## DATA FOR THIS EXERCISE
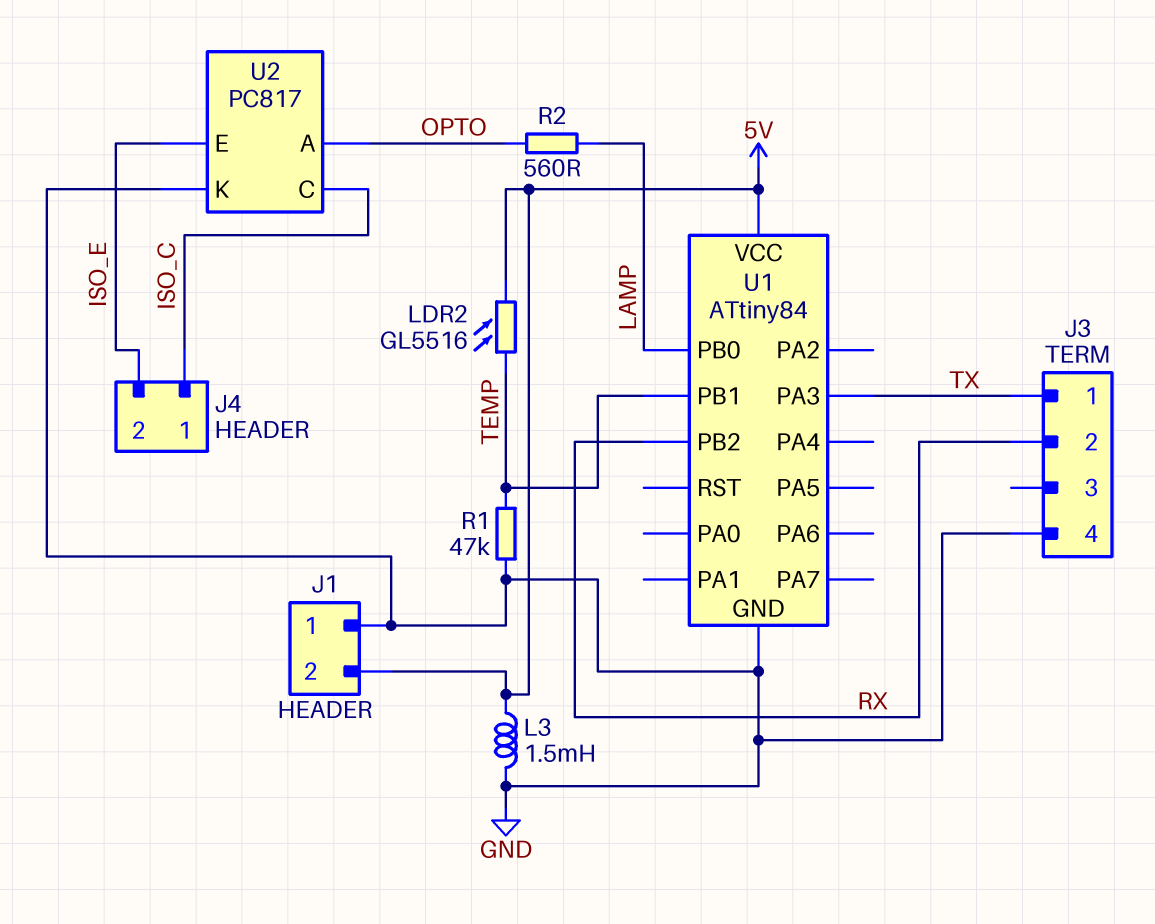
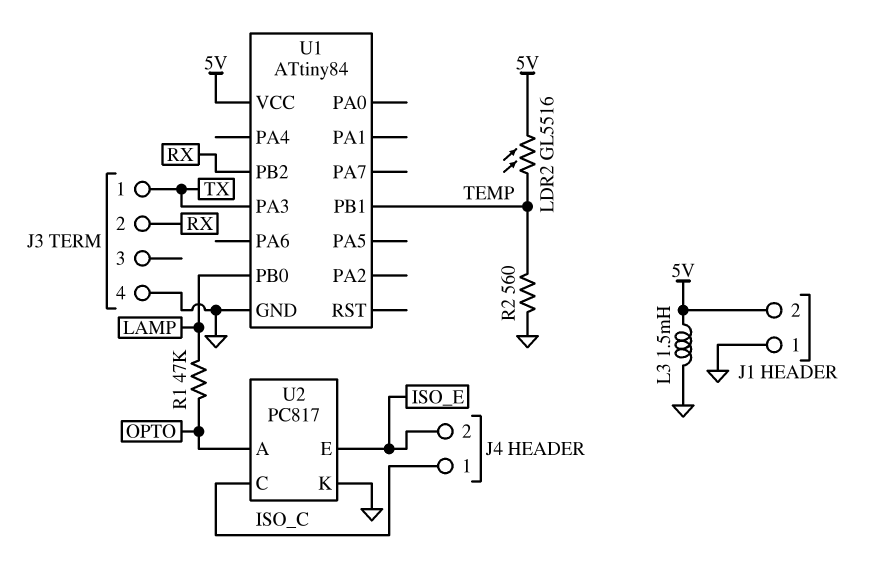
R1: 47k (GND, TEMP) -> 47k (LAMP, OPTO)
R2: 560 (LAMP, OPTO) -> 560 (GND, TEMP)

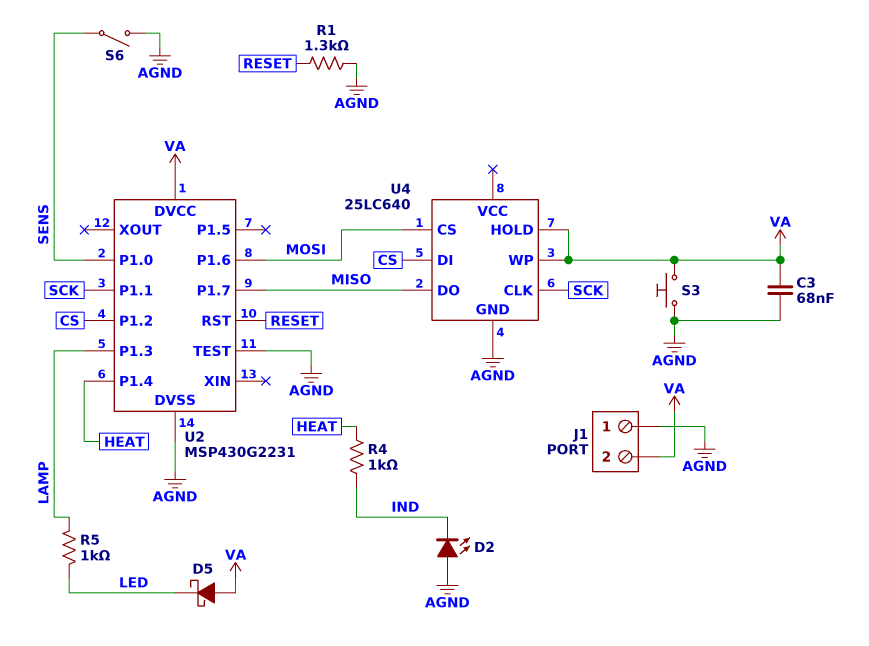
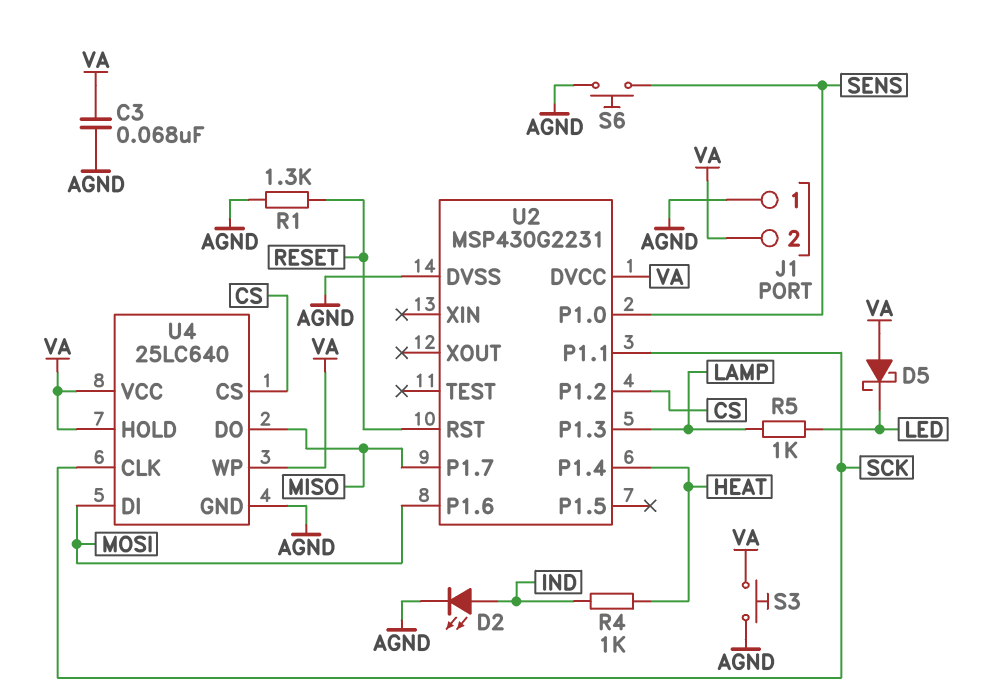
D2: LED (A AGND, K IND) -> LED (A IND, K AGND)
S6: switch (AGND, SENS) -> button (AGND, SENS)
U2 pin TEST: AGND -> none
U4 pin CS: MOSI -> CS
U4 pin DI: CS -> MOSI
U4 pin VCC: none -> VA

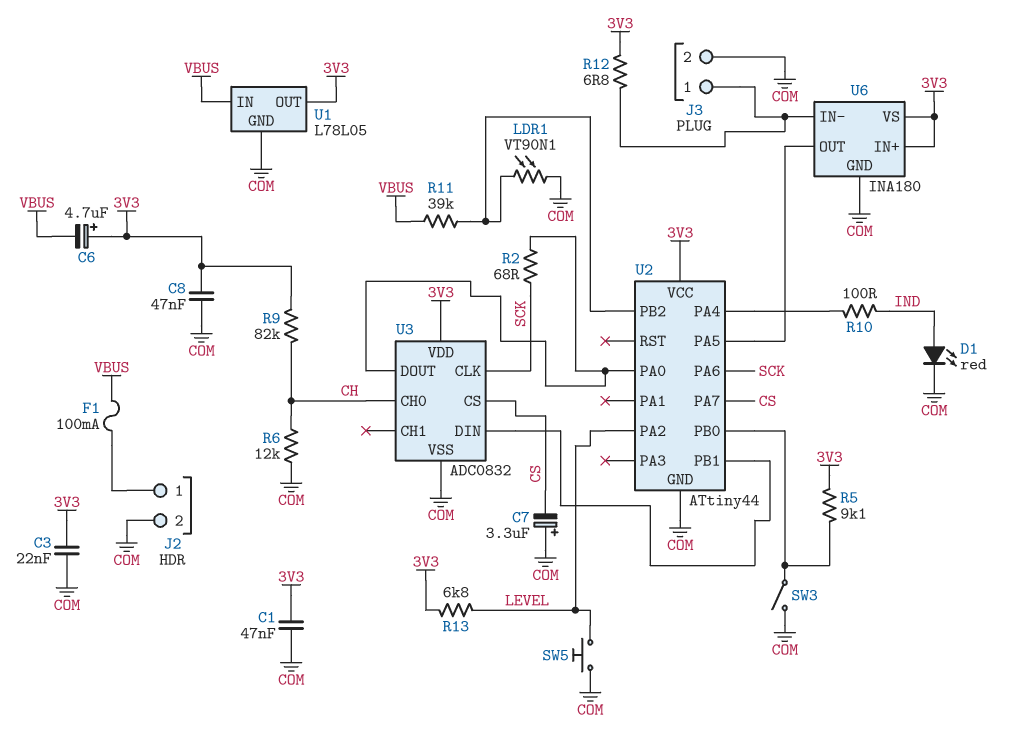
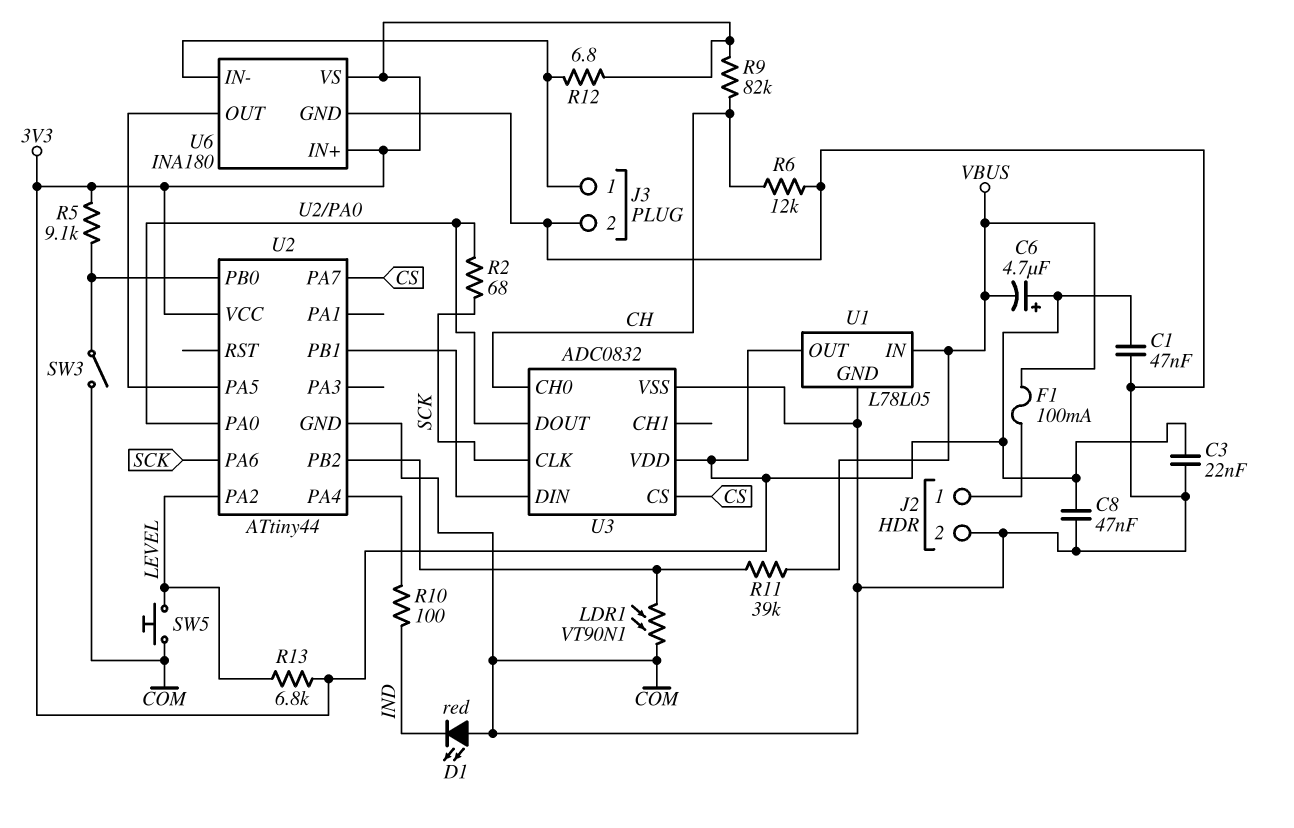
C7: 3.3uF (plus COM, minus CS) -> none
D1: LED red (A IND, K COM) -> LED red (A COM, K IND)

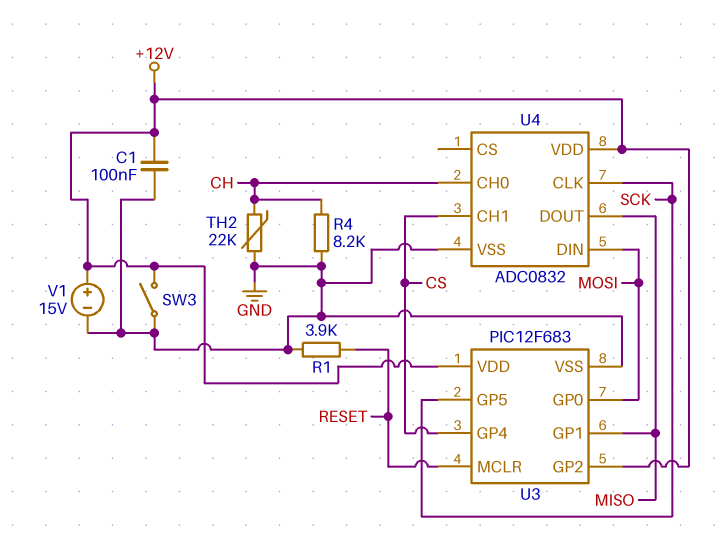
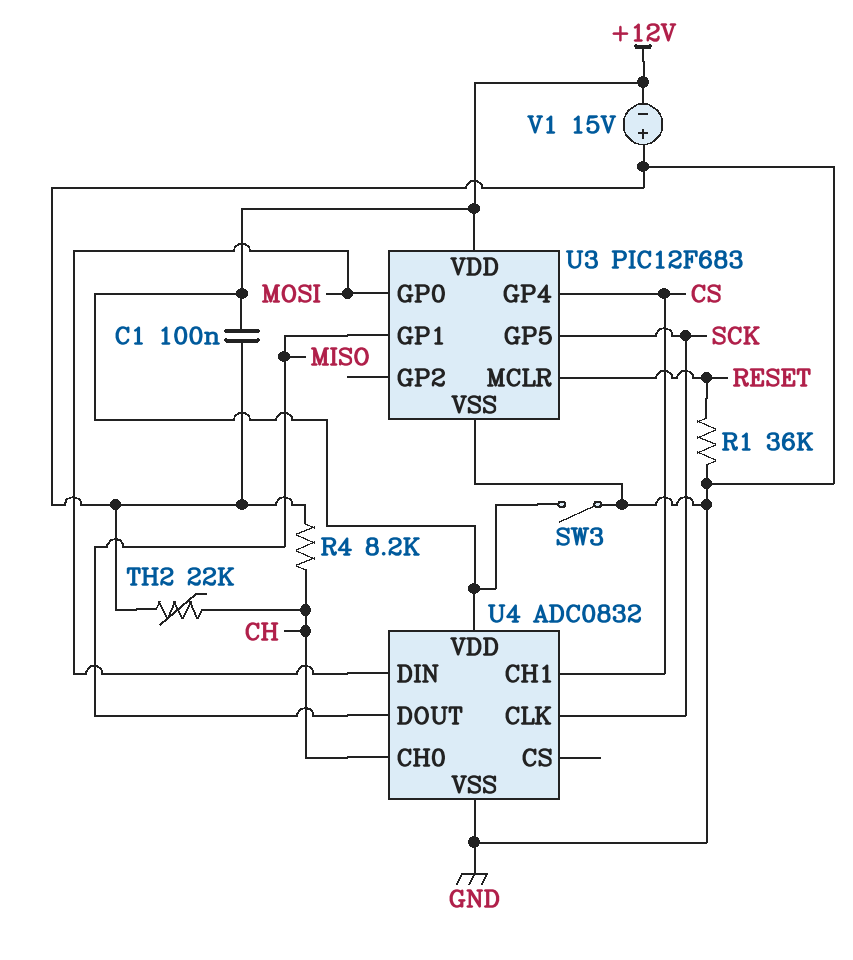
R1: 3.9k (GND, RESET) -> 36k (GND, RESET)
U3 pin GP2: +12V -> none
V1: 15V (plus +12V, minus GND) -> 15V (plus GND, minus +12V)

## DESCRIPTION OF THE TASK
From the material above, please return each line containing "AGND".

## SOLVED PROBLEM
D2: LED (A AGND, K IND) -> LED (A IND, K AGND)
S6: switch (AGND, SENS) -> button (AGND, SENS)
U2 pin TEST: AGND -> none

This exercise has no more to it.